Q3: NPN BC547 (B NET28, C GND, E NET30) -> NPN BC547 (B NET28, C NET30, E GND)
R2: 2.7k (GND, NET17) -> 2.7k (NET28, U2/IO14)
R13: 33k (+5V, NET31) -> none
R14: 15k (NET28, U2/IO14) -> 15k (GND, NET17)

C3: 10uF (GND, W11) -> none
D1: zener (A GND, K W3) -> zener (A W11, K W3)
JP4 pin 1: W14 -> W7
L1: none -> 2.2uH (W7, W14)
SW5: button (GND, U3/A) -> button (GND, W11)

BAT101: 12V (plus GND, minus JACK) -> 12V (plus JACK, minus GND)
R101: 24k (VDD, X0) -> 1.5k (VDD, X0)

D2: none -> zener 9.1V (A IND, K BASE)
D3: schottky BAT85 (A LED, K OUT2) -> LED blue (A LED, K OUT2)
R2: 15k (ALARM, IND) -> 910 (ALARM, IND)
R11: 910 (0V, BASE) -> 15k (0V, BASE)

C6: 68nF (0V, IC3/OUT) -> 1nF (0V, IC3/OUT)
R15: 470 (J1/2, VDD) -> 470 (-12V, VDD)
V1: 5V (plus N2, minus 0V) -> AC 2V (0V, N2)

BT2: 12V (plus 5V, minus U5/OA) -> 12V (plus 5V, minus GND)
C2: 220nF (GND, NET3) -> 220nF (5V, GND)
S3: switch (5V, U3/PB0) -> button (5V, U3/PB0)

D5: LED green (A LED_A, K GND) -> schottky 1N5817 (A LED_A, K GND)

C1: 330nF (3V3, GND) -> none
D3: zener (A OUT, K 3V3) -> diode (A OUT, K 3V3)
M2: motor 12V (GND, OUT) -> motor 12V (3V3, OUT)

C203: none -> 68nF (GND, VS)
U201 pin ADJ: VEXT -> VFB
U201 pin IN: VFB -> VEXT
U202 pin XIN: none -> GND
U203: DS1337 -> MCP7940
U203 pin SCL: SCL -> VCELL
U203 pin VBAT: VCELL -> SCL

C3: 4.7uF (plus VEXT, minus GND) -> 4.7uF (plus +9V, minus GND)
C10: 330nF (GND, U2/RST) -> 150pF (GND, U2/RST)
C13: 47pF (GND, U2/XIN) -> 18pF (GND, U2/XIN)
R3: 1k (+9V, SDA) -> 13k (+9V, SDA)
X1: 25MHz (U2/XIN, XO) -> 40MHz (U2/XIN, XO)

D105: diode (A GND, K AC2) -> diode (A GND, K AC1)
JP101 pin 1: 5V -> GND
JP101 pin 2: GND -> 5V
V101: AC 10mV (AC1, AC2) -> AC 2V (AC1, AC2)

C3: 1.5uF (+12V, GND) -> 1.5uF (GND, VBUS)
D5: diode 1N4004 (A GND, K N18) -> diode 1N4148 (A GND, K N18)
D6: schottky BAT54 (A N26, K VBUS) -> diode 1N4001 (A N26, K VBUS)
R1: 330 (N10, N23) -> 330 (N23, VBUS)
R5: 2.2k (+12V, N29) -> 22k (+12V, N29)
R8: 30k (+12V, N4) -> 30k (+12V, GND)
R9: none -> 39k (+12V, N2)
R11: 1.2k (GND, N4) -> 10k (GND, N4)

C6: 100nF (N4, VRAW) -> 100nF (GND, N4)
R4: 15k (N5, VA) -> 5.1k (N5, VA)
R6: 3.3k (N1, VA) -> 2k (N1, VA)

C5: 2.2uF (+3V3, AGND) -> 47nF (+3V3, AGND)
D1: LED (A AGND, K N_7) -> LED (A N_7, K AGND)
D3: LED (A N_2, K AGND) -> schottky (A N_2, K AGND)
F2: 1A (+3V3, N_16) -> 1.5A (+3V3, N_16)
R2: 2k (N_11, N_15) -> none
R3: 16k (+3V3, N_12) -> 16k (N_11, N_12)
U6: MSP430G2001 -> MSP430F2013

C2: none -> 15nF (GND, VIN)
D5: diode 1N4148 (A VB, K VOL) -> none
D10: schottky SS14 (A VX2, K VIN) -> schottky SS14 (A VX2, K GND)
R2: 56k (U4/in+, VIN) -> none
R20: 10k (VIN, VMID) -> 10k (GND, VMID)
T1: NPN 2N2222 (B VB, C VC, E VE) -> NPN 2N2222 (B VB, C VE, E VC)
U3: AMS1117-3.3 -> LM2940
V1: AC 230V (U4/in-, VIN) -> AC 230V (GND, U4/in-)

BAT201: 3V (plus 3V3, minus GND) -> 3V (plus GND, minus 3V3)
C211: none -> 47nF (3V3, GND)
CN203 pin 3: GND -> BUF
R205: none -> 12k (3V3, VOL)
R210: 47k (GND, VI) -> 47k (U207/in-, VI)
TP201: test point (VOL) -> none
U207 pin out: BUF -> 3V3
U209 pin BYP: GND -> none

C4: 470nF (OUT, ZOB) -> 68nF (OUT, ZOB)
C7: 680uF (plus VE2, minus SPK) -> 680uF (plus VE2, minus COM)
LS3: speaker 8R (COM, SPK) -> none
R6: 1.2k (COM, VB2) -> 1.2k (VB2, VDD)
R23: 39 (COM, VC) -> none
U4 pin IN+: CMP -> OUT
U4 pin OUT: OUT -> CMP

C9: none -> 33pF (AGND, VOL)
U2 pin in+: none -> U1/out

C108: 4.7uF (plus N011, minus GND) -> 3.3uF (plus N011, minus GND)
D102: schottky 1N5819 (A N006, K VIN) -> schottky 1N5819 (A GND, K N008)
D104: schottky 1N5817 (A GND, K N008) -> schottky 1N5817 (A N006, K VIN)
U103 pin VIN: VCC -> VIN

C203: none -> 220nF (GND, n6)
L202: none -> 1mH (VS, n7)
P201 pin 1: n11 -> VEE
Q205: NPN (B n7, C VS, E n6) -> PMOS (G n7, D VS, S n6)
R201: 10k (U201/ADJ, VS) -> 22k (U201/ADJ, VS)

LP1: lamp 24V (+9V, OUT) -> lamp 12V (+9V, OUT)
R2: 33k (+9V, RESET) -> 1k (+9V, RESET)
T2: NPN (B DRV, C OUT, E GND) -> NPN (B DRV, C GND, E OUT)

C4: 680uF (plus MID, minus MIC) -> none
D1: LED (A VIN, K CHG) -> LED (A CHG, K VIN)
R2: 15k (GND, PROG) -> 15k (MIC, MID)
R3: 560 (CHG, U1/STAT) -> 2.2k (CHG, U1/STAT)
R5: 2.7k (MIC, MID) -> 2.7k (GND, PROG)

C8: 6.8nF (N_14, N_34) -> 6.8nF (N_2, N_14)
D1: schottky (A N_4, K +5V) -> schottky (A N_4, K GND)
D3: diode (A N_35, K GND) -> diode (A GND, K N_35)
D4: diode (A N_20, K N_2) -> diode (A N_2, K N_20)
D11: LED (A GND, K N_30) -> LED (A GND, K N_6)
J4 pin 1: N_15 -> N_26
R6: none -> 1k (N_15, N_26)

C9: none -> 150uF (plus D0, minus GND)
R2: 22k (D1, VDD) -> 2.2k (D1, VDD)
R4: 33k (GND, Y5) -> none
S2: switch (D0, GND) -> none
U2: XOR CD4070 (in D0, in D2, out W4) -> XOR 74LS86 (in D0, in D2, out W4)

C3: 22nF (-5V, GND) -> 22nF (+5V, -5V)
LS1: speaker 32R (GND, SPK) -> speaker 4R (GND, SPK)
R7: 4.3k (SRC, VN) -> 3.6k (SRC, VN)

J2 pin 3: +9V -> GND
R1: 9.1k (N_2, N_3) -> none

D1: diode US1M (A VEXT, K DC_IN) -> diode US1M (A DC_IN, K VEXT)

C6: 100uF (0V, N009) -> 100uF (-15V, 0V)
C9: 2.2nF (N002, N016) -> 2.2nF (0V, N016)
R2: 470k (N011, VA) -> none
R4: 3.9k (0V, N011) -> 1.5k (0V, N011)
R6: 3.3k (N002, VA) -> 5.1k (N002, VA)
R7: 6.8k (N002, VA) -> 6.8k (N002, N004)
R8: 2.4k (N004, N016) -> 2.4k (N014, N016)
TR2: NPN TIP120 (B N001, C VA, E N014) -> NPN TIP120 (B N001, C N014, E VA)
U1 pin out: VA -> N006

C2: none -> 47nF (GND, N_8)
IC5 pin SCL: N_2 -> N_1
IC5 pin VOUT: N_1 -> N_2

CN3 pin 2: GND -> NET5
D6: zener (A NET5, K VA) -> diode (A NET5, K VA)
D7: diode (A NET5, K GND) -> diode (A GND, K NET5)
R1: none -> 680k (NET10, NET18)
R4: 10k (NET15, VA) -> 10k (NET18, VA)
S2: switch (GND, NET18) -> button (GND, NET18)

━━━━━━

Write out again exactly the lines that run from the one holding "R4: 3.9k (0V, N011) -> 1.5k (0V, N011)" through the last line of the data; omit all other lines.

R4: 3.9k (0V, N011) -> 1.5k (0V, N011)
R6: 3.3k (N002, VA) -> 5.1k (N002, VA)
R7: 6.8k (N002, VA) -> 6.8k (N002, N004)
R8: 2.4k (N004, N016) -> 2.4k (N014, N016)
TR2: NPN TIP120 (B N001, C VA, E N014) -> NPN TIP120 (B N001, C N014, E VA)
U1 pin out: VA -> N006

C2: none -> 47nF (GND, N_8)
IC5 pin SCL: N_2 -> N_1
IC5 pin VOUT: N_1 -> N_2

CN3 pin 2: GND -> NET5
D6: zener (A NET5, K VA) -> diode (A NET5, K VA)
D7: diode (A NET5, K GND) -> diode (A GND, K NET5)
R1: none -> 680k (NET10, NET18)
R4: 10k (NET15, VA) -> 10k (NET18, VA)
S2: switch (GND, NET18) -> button (GND, NET18)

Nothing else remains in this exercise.